Exercise requirements: Retype exactly what runs from the first line of the data to the line with "- replaced: Kubus", keeping both of those lines and skipping pictures.
Dataset records Start Marker
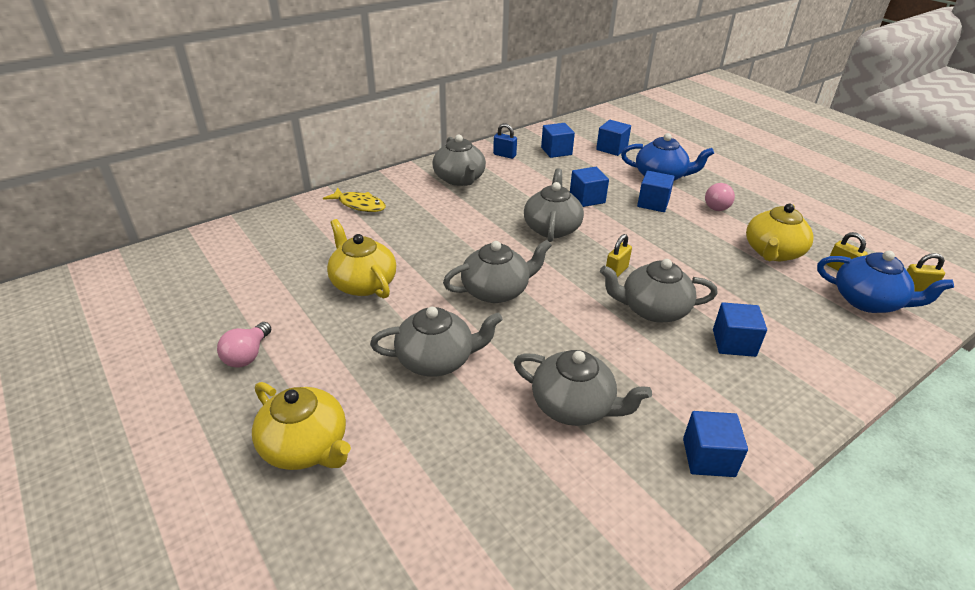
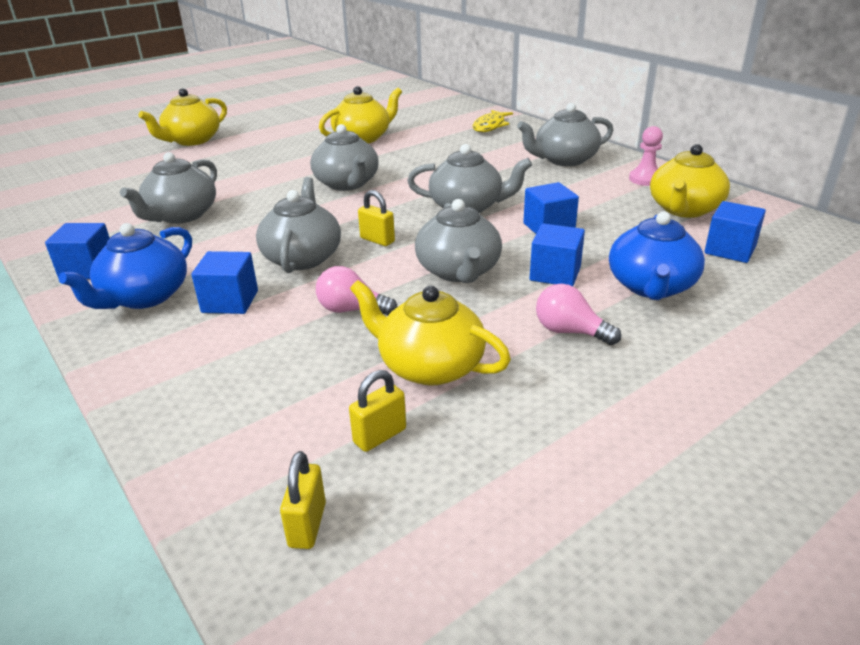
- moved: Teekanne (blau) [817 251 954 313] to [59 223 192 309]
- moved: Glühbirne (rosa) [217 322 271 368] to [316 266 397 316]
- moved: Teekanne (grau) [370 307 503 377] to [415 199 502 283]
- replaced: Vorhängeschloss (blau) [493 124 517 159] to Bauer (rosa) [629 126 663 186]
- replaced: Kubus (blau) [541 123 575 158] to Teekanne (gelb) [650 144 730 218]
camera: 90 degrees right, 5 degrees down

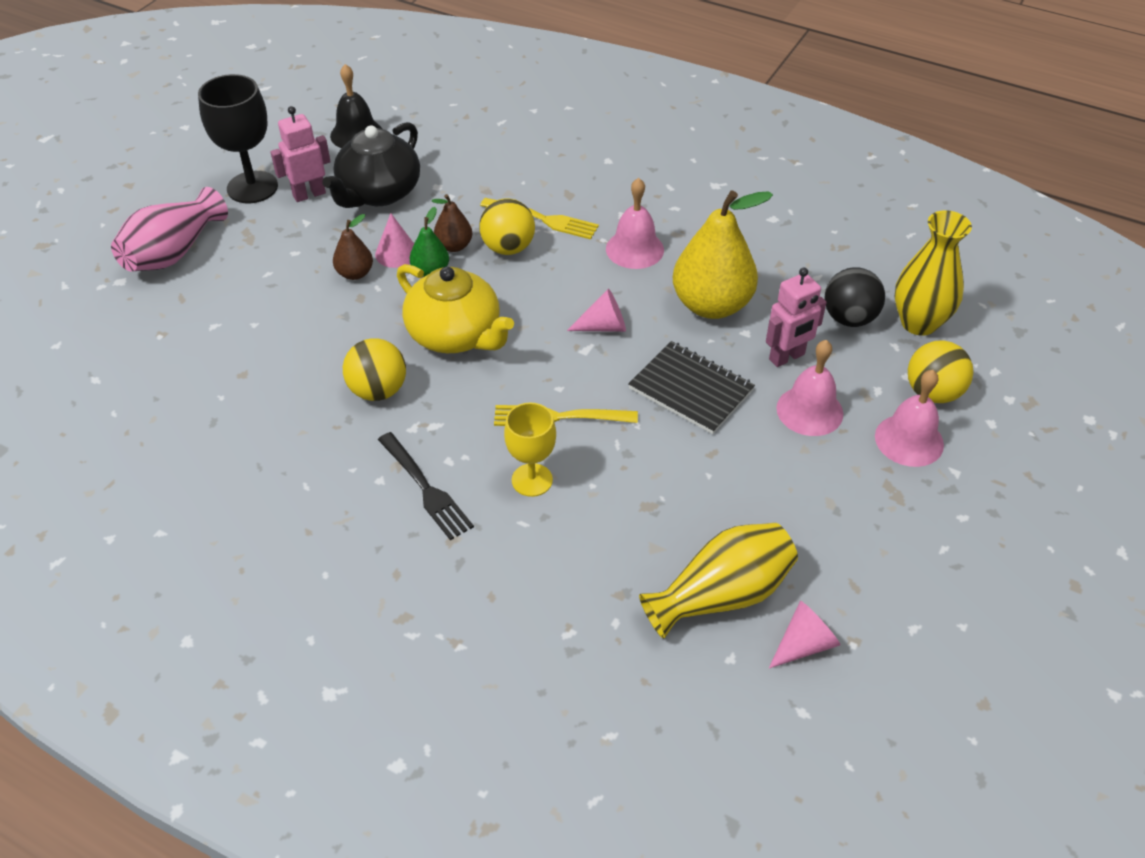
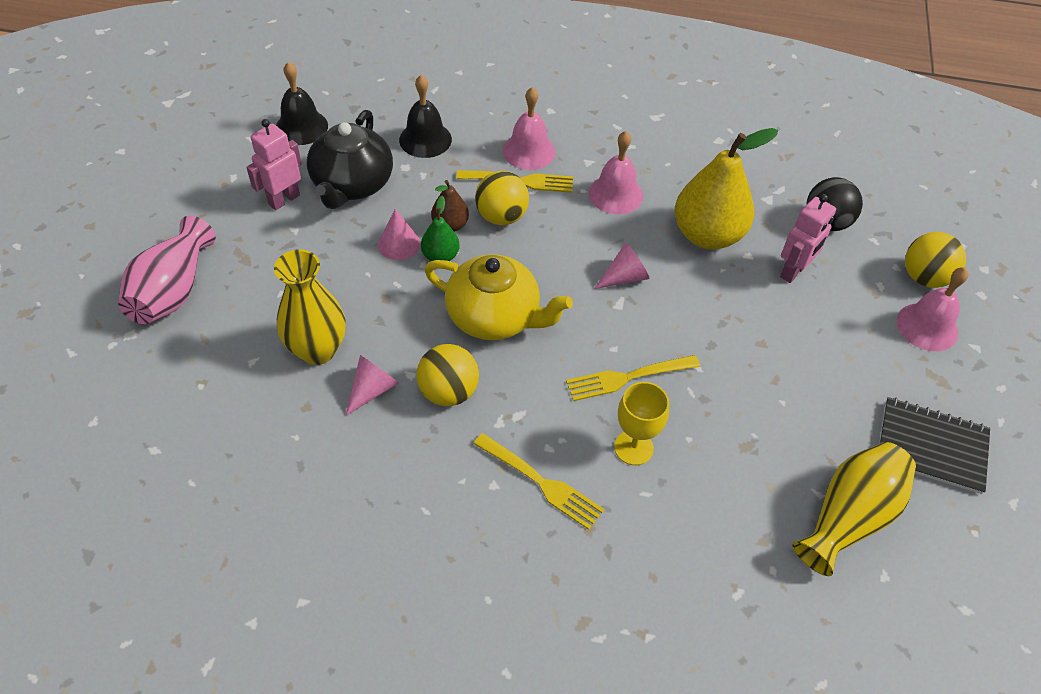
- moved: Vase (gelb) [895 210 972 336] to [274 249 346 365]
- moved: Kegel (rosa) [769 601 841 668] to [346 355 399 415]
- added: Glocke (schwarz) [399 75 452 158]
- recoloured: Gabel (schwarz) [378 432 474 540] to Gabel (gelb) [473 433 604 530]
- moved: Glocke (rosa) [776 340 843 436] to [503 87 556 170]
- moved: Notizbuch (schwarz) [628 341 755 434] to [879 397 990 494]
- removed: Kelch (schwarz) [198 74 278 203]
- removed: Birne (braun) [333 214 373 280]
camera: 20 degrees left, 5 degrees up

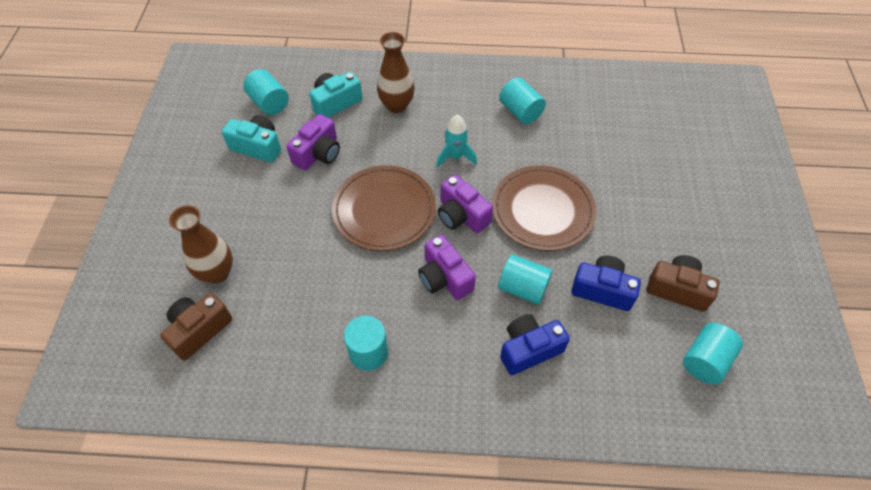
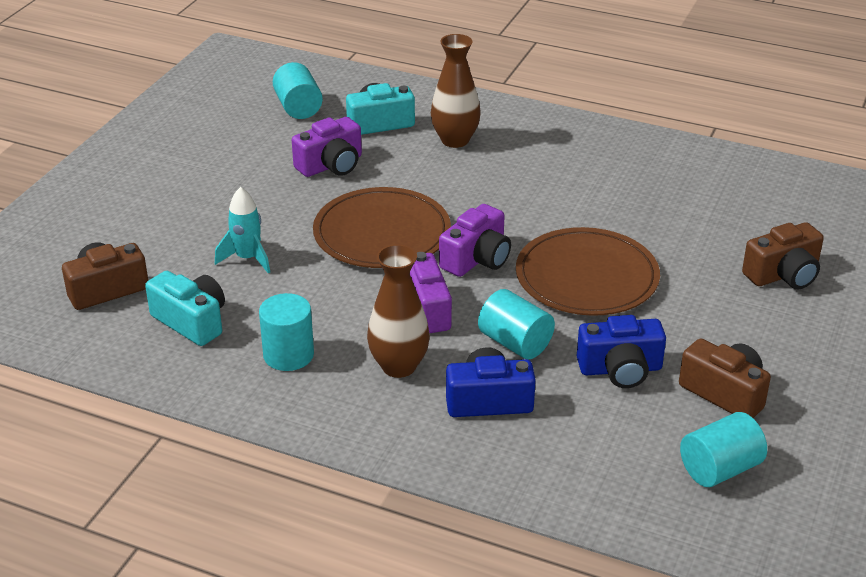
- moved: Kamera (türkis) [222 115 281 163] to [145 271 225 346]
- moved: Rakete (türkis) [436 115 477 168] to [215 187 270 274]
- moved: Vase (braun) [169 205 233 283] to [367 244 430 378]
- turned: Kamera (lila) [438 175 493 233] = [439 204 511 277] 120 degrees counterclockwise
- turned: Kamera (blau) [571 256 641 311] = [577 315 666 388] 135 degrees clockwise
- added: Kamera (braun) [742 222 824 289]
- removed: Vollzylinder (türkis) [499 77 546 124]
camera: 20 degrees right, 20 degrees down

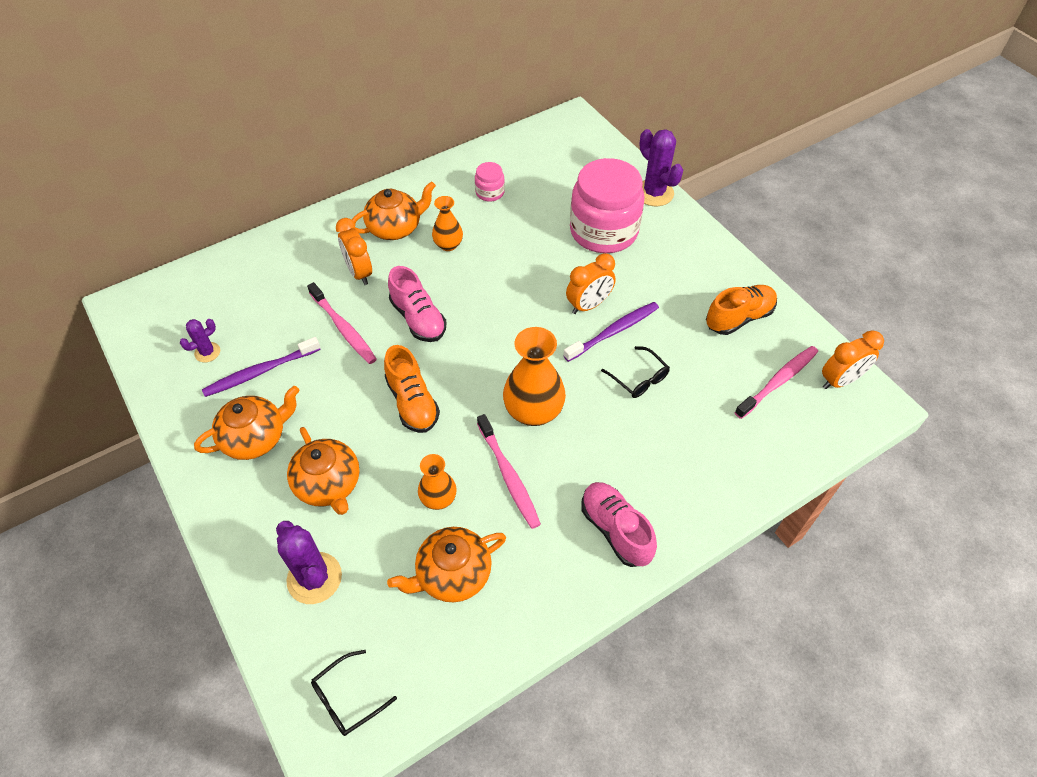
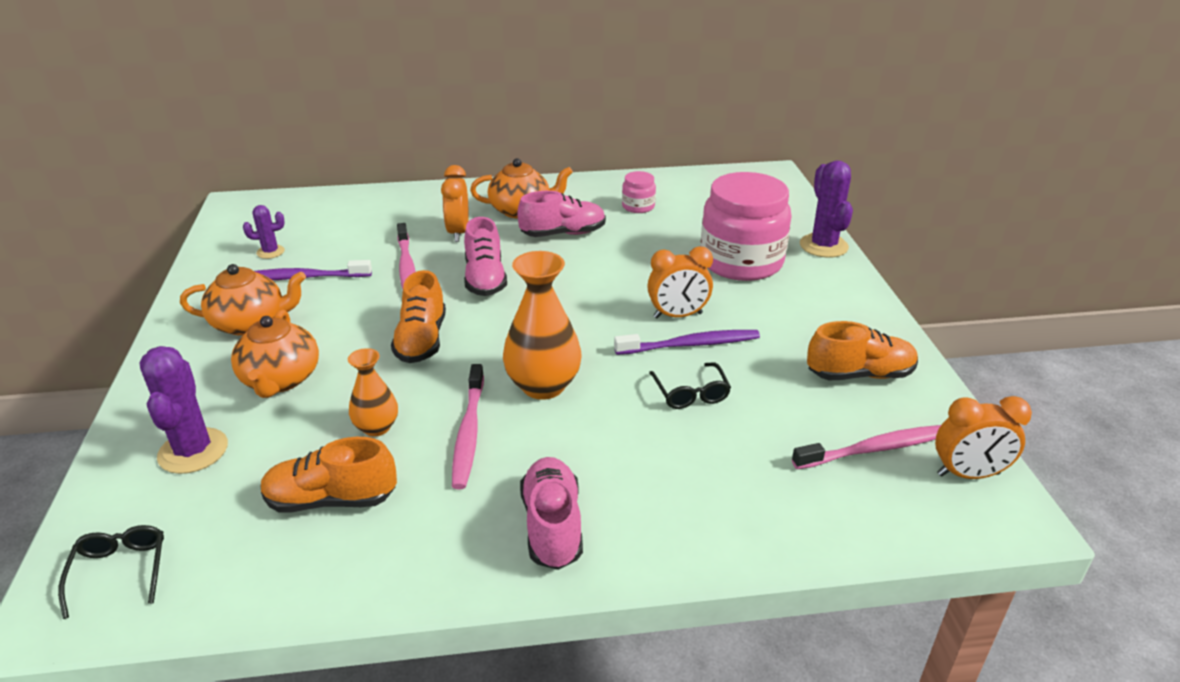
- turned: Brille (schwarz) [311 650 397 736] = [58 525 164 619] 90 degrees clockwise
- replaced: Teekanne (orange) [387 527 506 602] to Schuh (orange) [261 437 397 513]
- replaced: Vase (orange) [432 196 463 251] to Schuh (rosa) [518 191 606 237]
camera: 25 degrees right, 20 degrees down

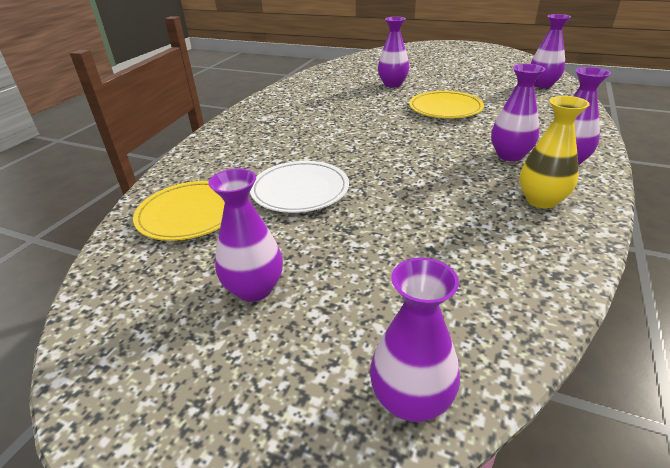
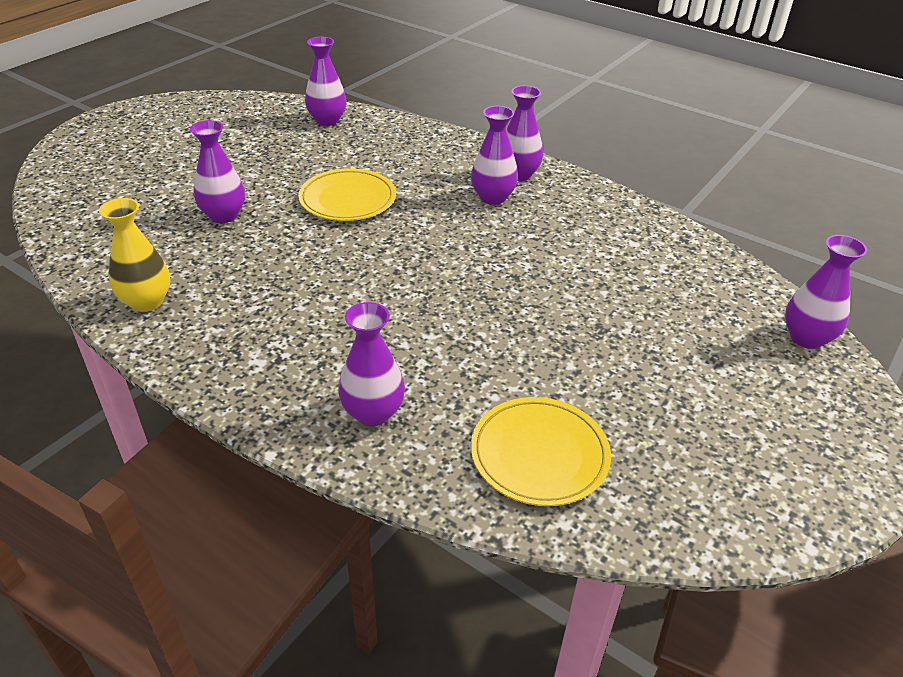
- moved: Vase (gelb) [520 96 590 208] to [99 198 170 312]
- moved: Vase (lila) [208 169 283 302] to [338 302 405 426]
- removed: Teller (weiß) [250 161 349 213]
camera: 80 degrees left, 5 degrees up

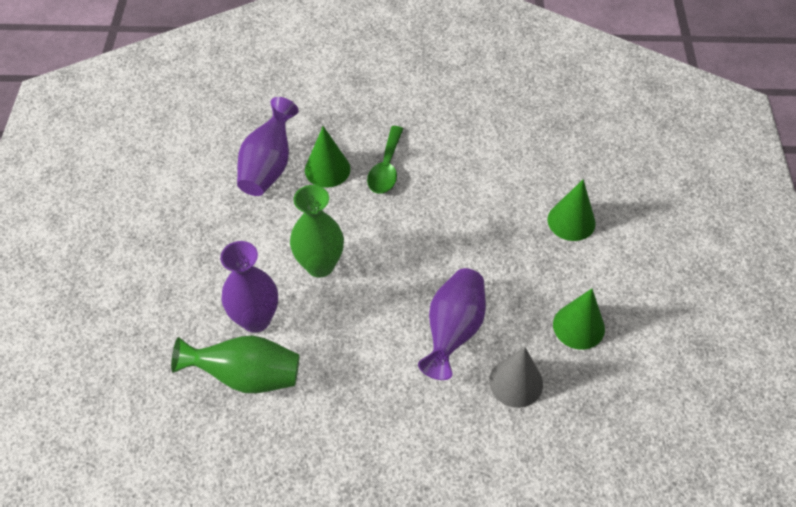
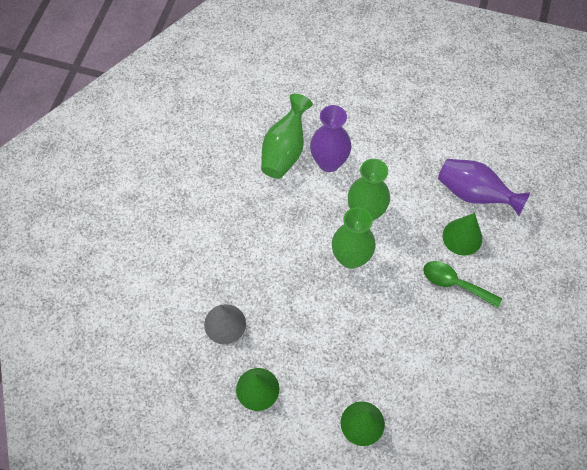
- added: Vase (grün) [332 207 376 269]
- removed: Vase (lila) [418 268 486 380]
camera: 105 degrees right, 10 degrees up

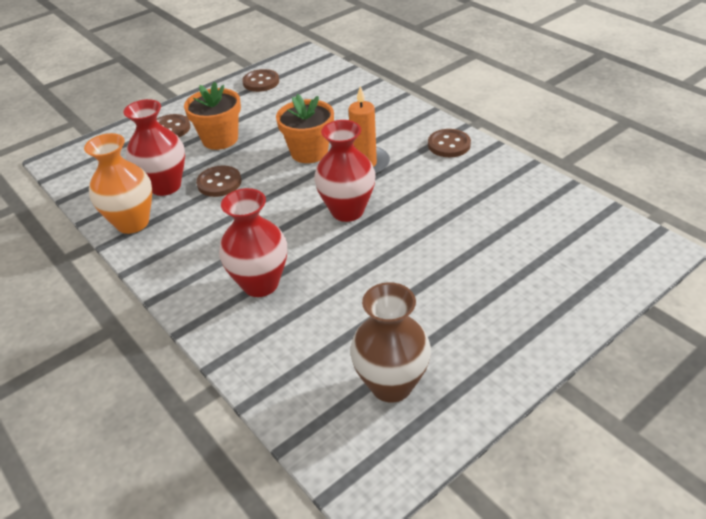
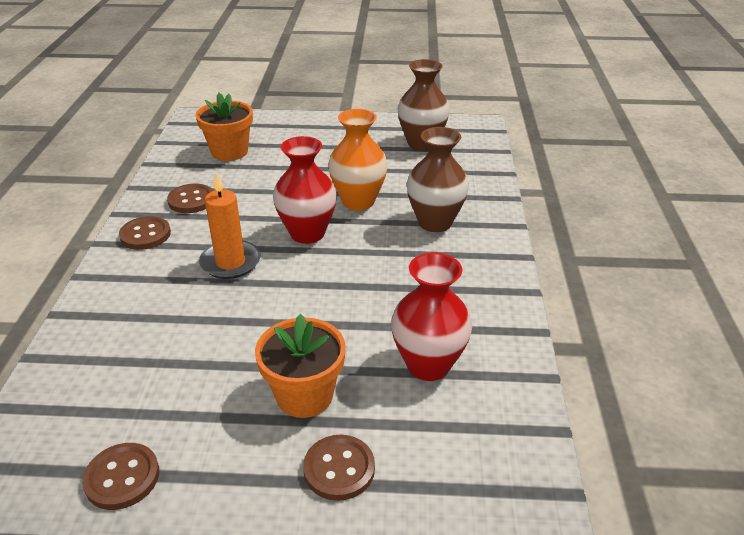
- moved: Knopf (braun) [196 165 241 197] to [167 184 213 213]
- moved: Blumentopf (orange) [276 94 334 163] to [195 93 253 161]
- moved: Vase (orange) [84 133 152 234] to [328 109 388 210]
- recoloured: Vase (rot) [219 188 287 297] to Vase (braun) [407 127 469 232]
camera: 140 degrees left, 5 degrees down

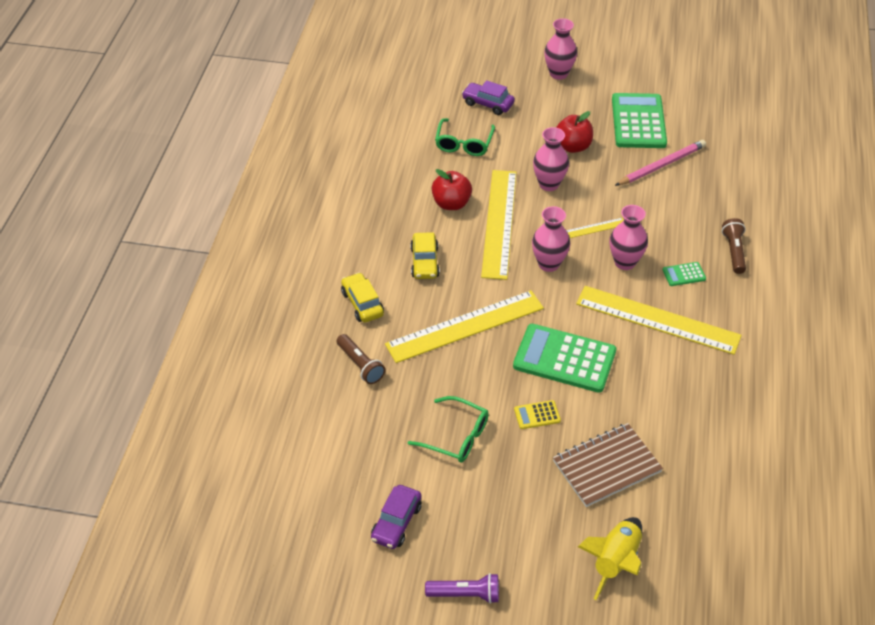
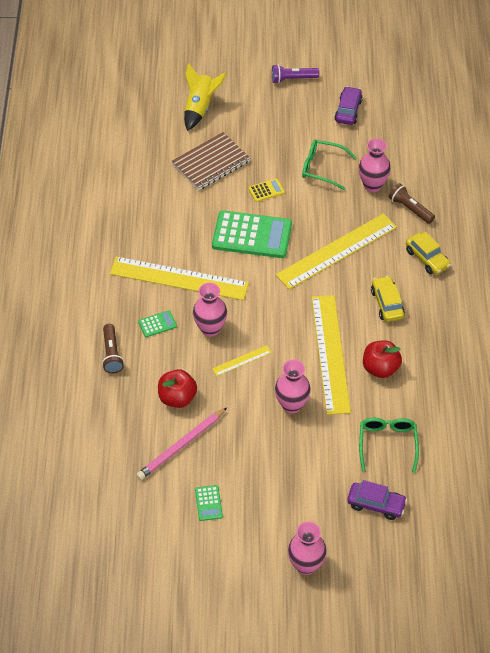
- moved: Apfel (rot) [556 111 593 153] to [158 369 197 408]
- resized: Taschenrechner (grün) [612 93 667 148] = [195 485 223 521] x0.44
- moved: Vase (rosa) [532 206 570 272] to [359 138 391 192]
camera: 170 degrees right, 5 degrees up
Dataset records End Marker
Response to this exercise:
- moved: Teekanne (blau) [817 251 954 313] to [59 223 192 309]
- moved: Glühbirne (rosa) [217 322 271 368] to [316 266 397 316]
- moved: Teekanne (grau) [370 307 503 377] to [415 199 502 283]
- replaced: Vorhängeschloss (blau) [493 124 517 159] to Bauer (rosa) [629 126 663 186]
- replaced: Kubus (blau) [541 123 575 158] to Teekanne (gelb) [650 144 730 218]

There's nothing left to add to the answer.